=== Problem to work on ===
Only the lines from the one that contains "IC2 pin A1: GND -> NET6" through the last line of the records should appear, each printed exactly as it is.

(Version difference data)
+ + + + +

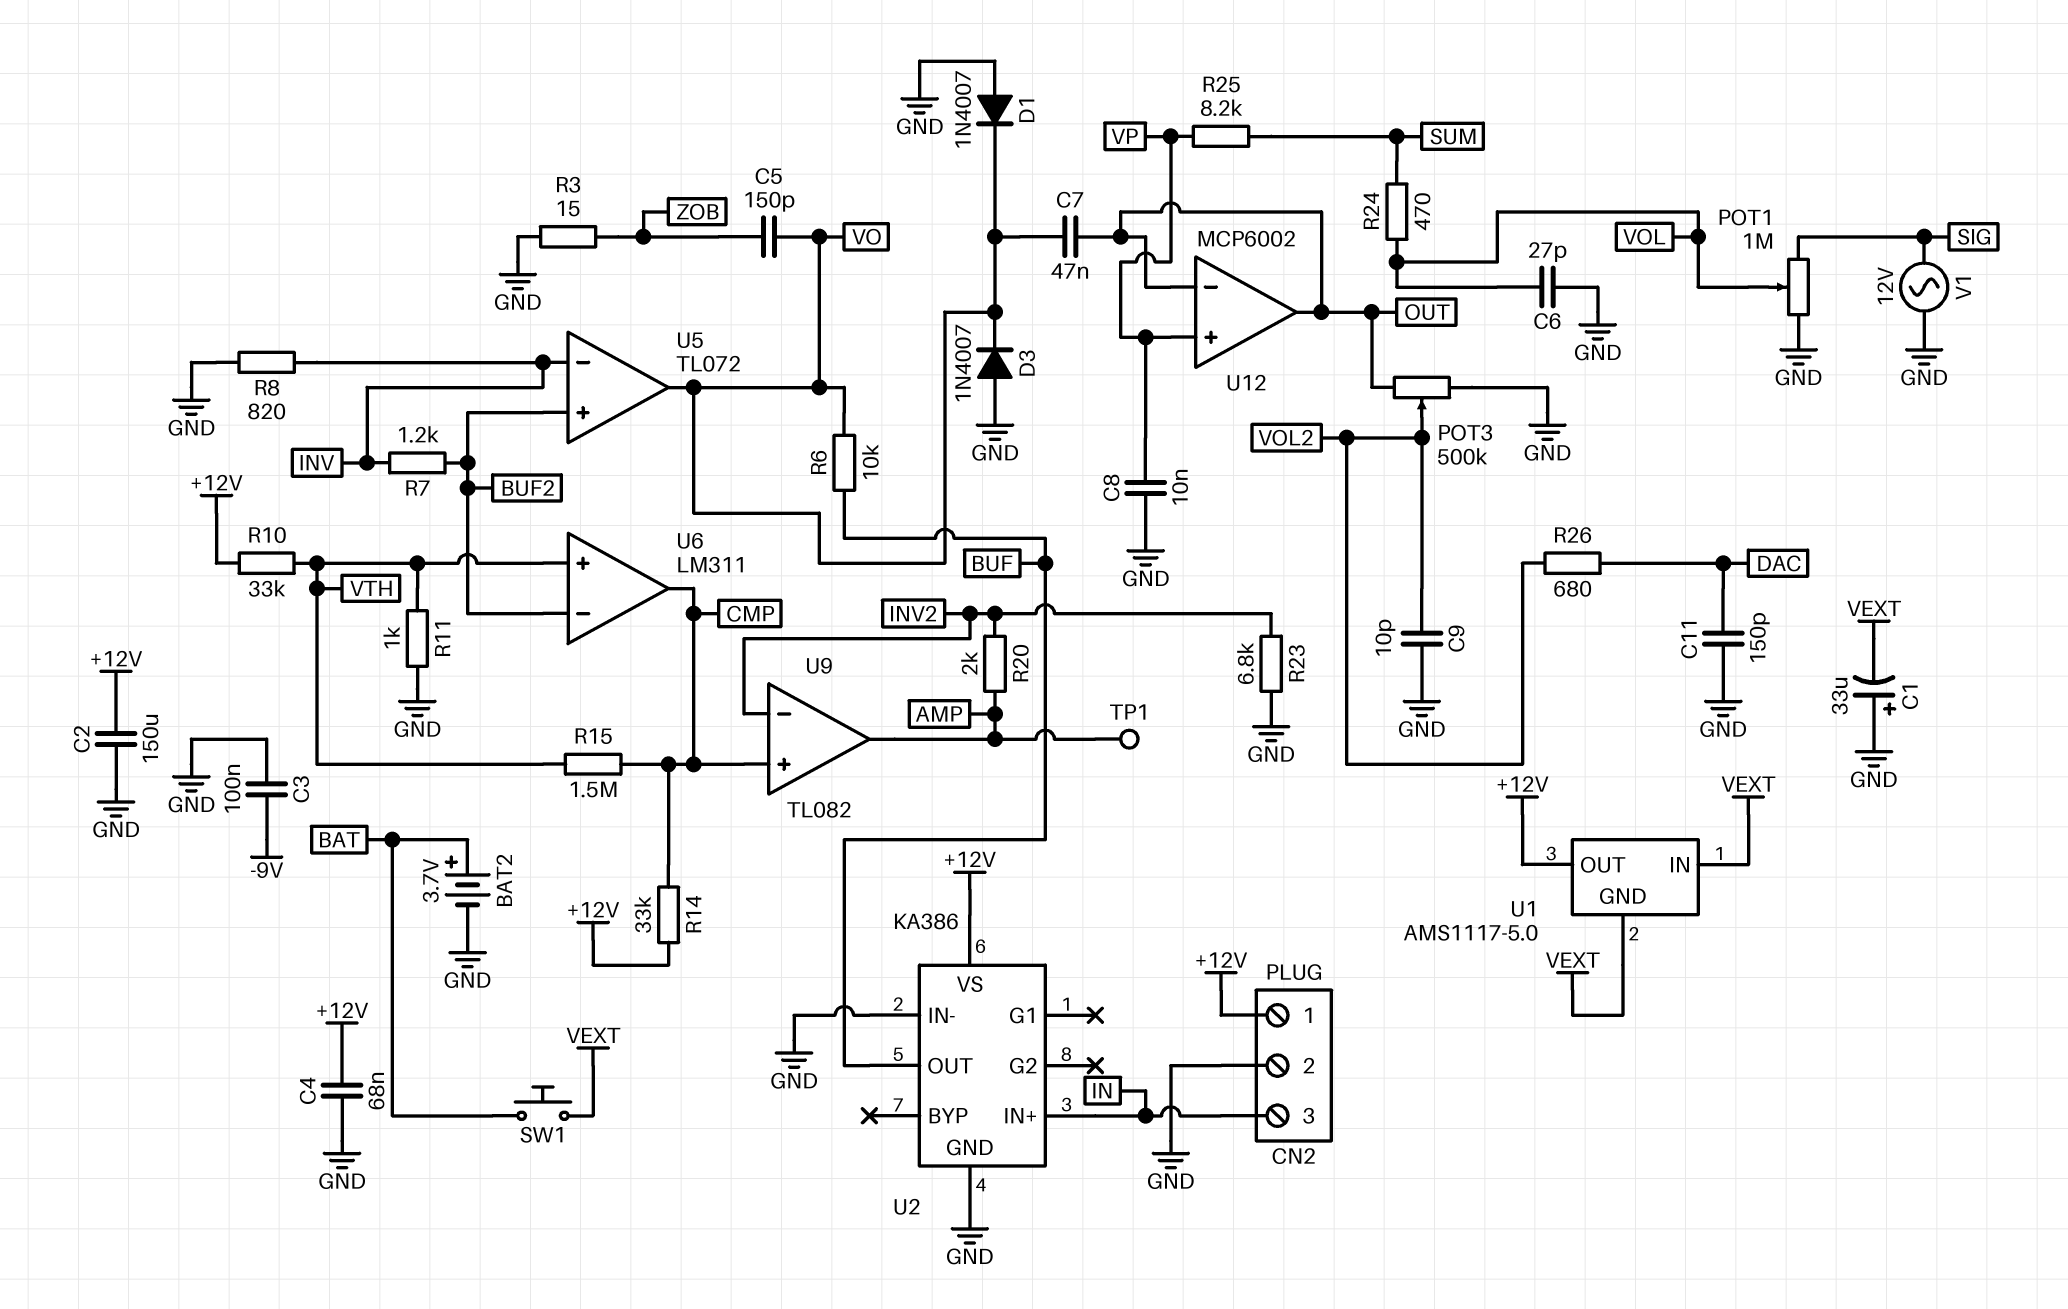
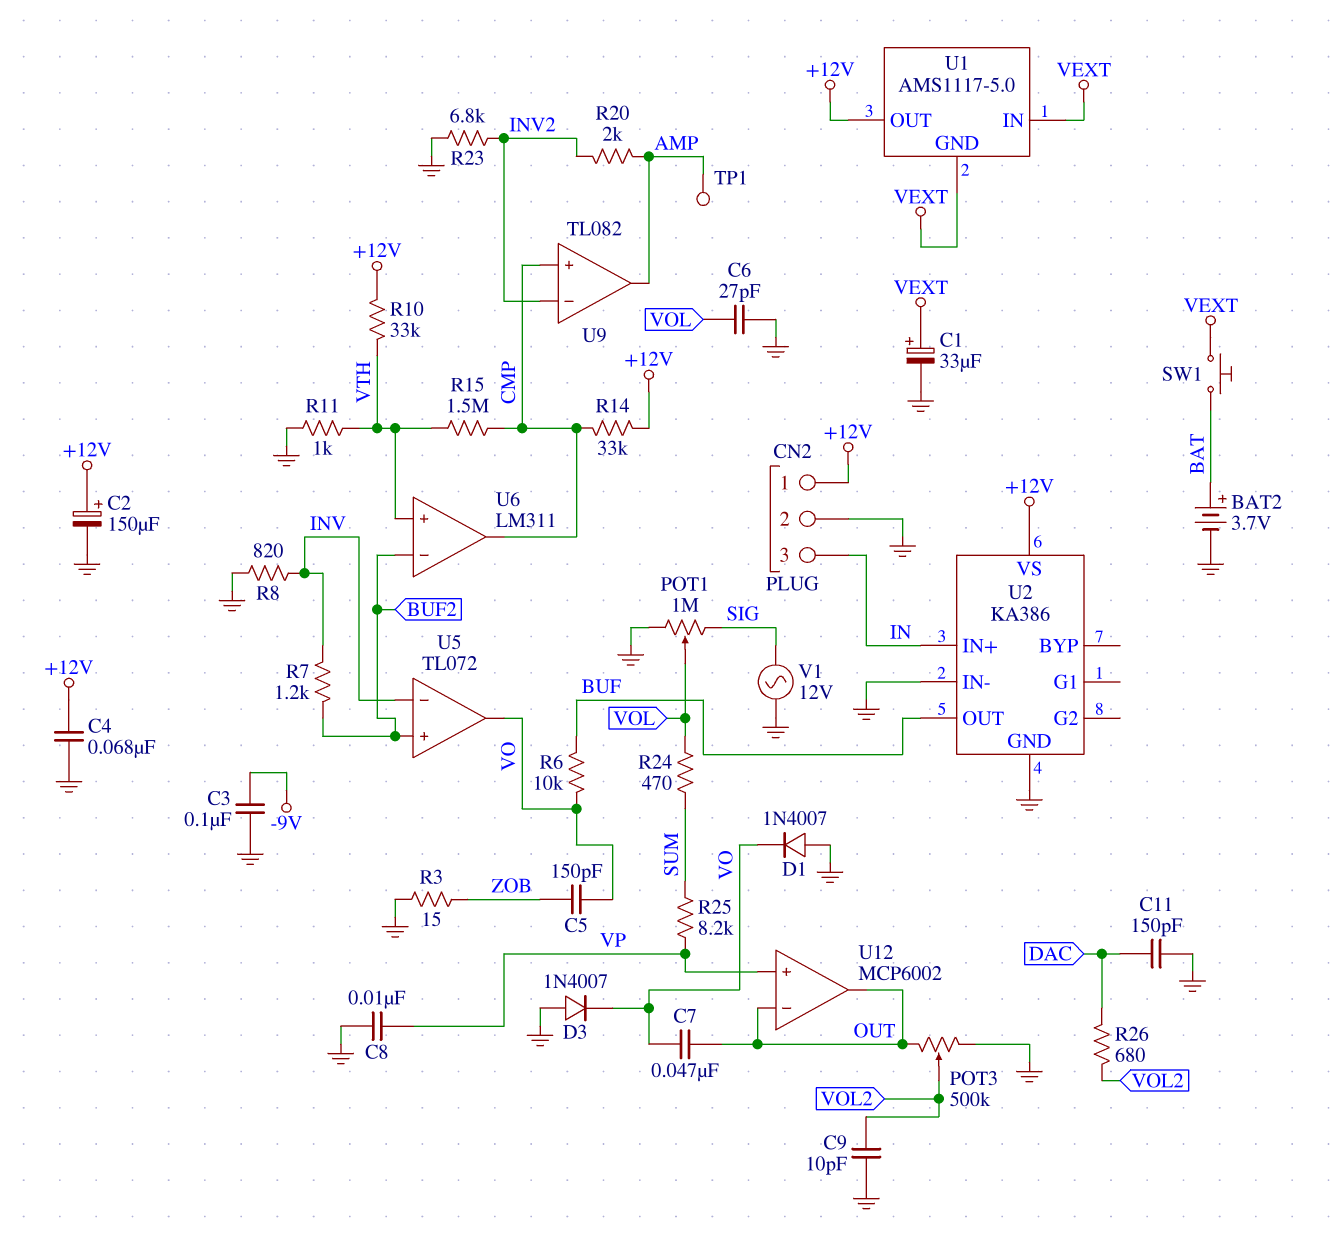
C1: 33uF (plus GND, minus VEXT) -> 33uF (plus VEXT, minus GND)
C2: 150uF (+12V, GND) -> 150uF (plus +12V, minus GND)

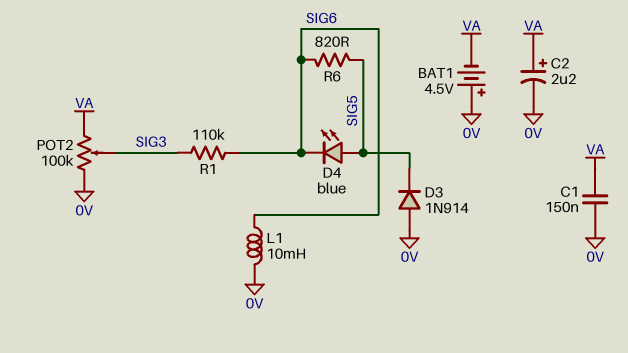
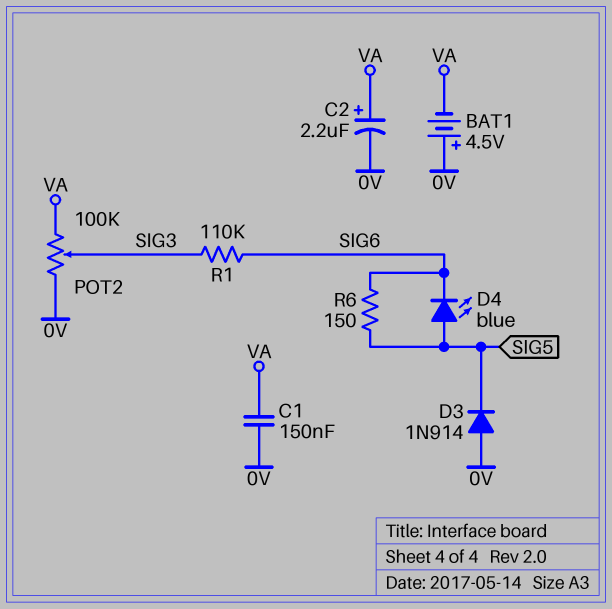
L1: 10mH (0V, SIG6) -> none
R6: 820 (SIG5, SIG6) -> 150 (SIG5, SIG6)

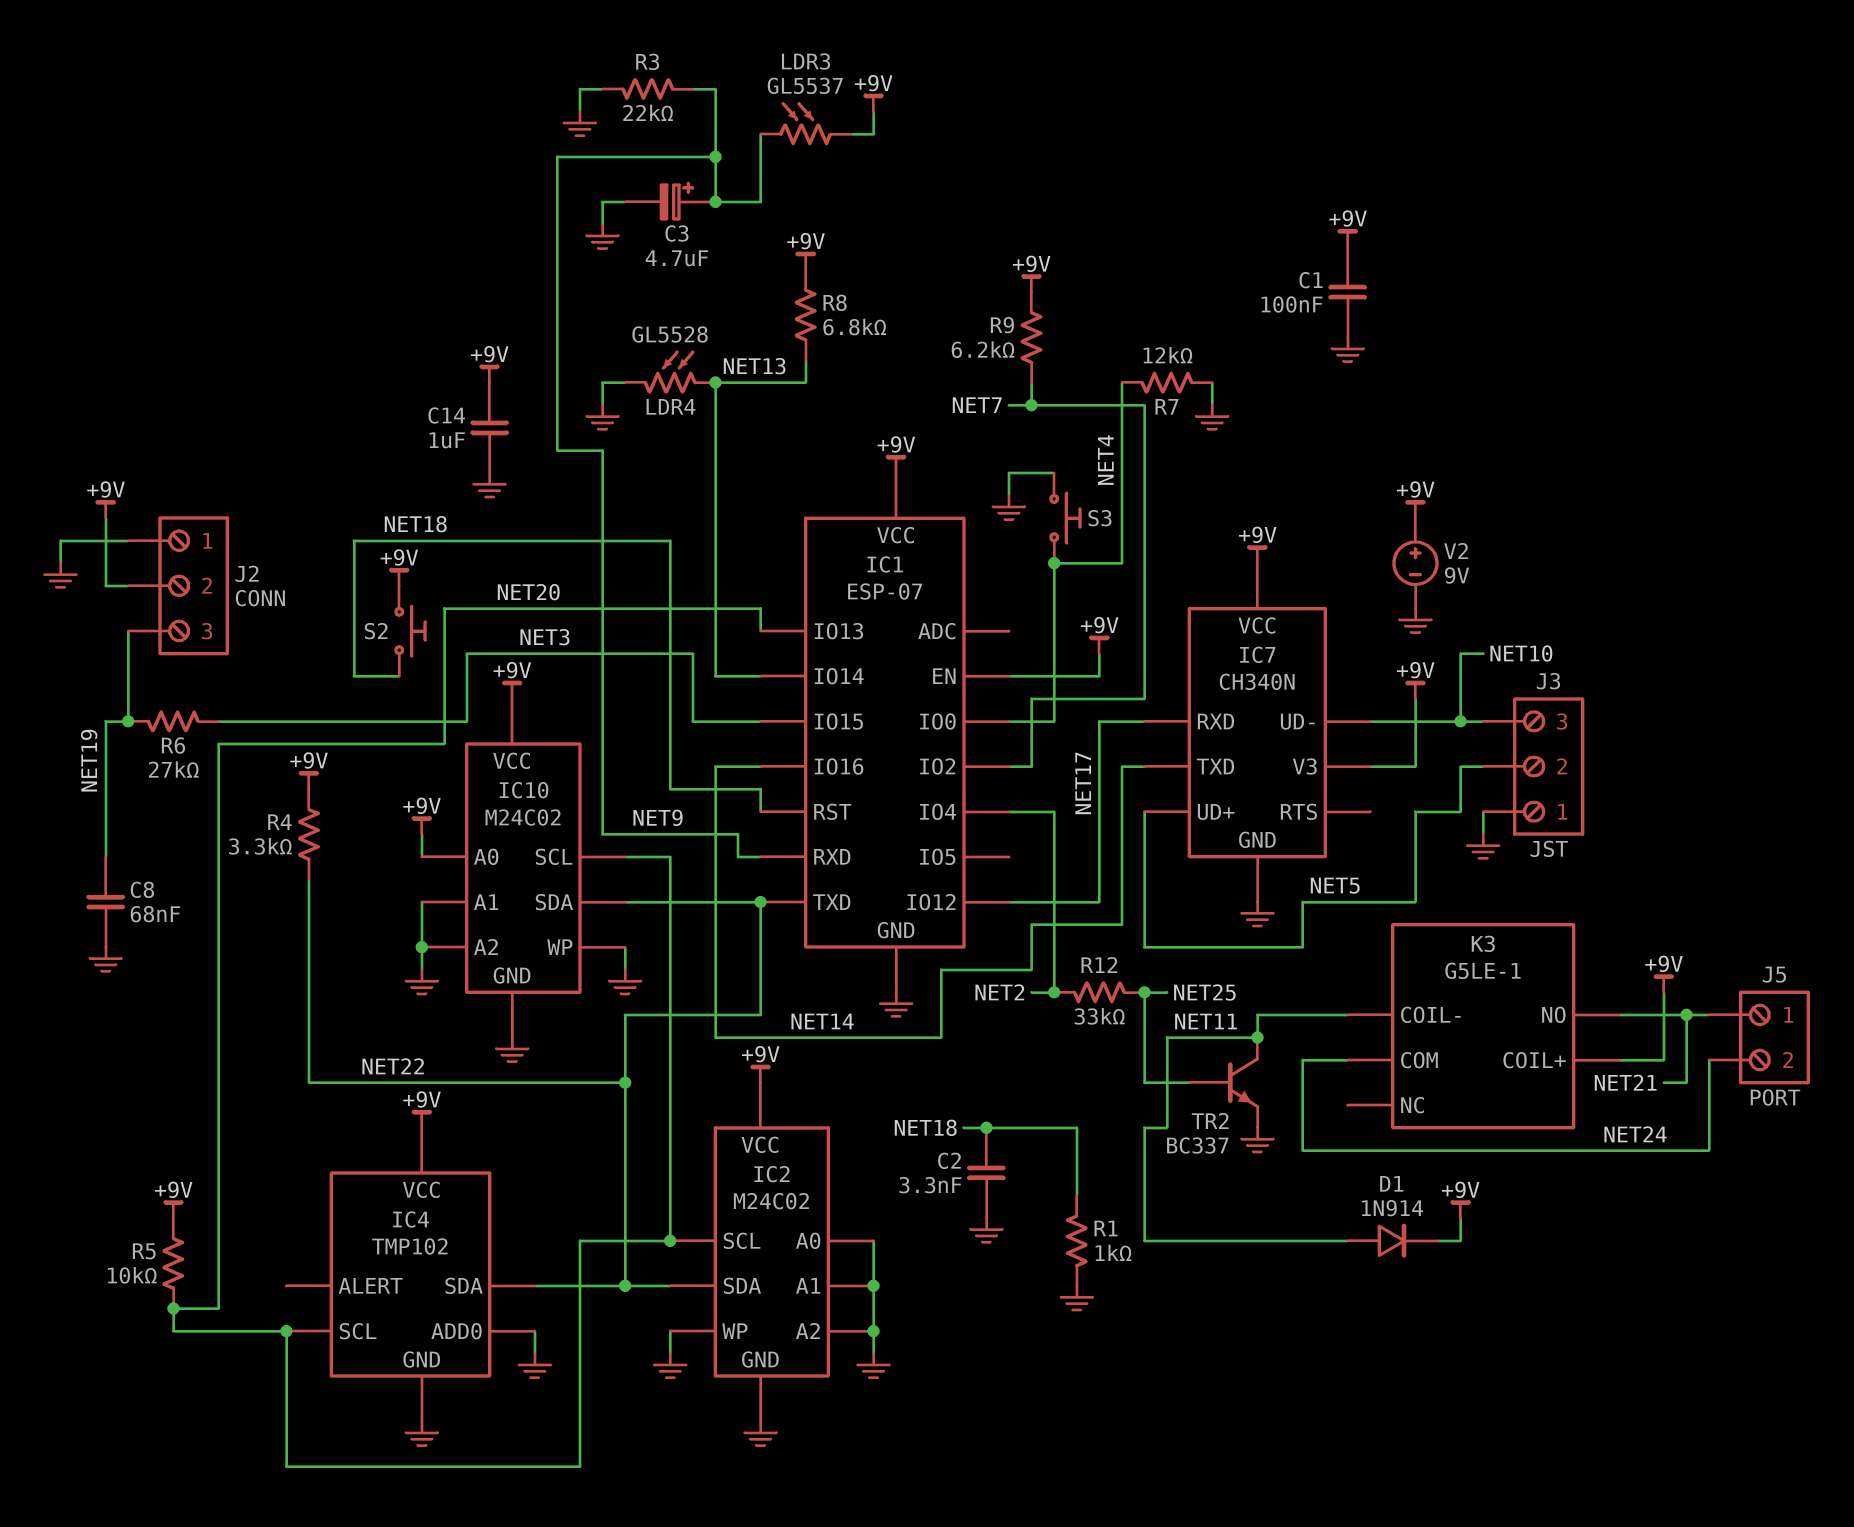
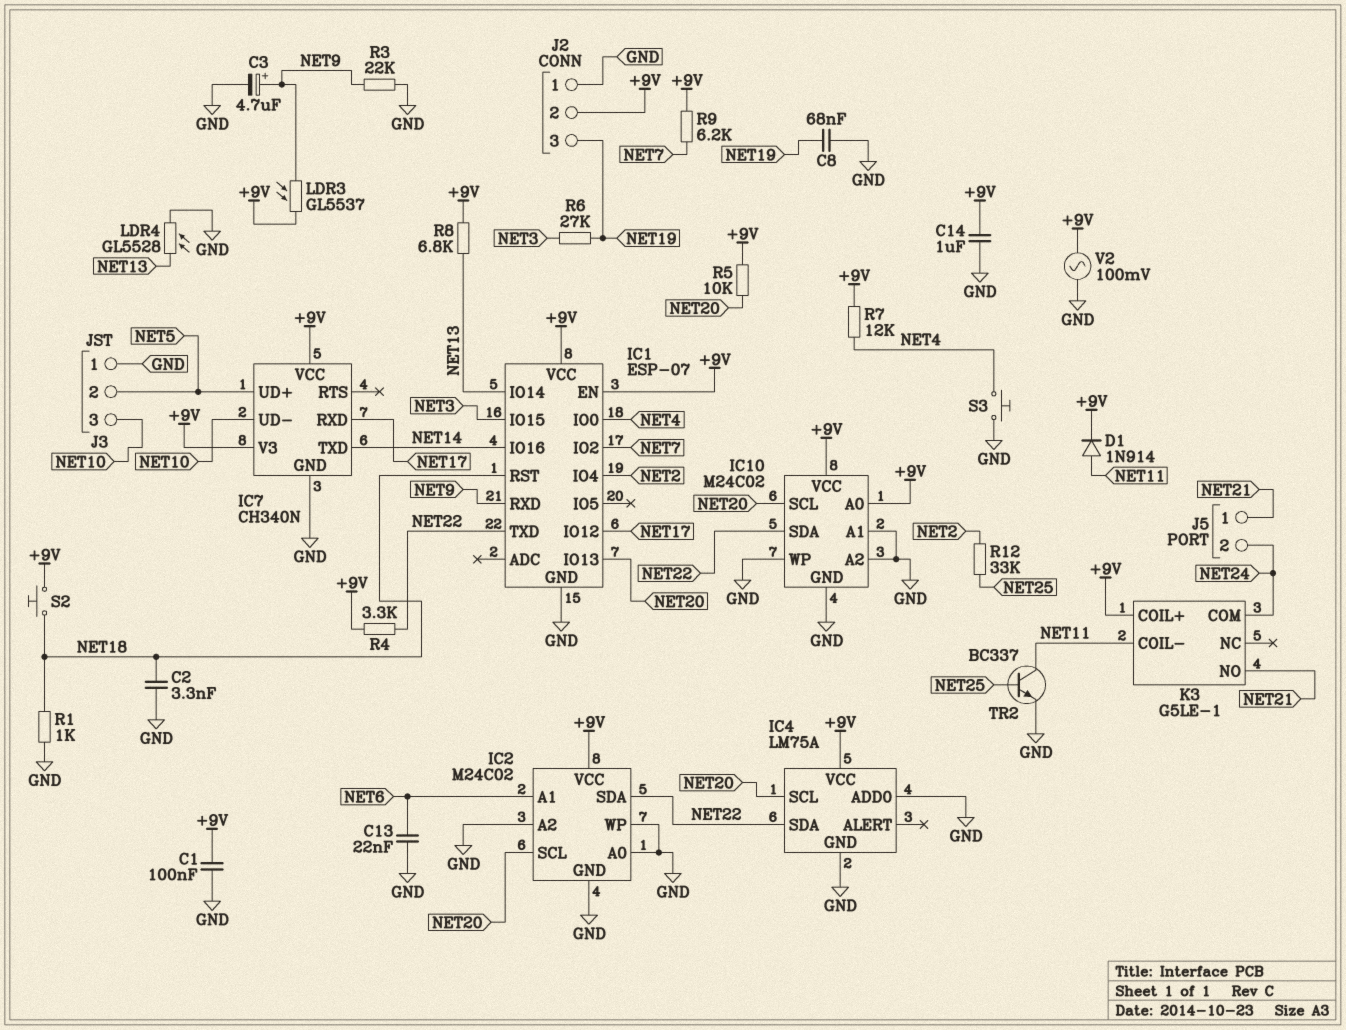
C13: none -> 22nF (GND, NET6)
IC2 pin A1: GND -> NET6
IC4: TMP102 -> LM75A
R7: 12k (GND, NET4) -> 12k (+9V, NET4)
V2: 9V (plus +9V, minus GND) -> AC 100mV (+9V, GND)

+ + + + +

=== Answer ===
IC2 pin A1: GND -> NET6
IC4: TMP102 -> LM75A
R7: 12k (GND, NET4) -> 12k (+9V, NET4)
V2: 9V (plus +9V, minus GND) -> AC 100mV (+9V, GND)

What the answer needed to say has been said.